## [Items listed in a dataset]
= = = = =

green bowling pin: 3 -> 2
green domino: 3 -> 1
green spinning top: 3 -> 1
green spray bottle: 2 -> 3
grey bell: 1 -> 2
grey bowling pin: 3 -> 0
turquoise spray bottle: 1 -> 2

= = = = =

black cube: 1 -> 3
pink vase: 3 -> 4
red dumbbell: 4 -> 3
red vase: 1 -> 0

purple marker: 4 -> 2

= = = = =

## [What is needed]
The required answer is the exact run of lines above starting at the line with "green spray bottle: 2 -> 3" and ending at the line with "turquoise spray bottle: 1 -> 2", with both ends present.

## [Solution for this problem]
green spray bottle: 2 -> 3
grey bell: 1 -> 2
grey bowling pin: 3 -> 0
turquoise spray bottle: 1 -> 2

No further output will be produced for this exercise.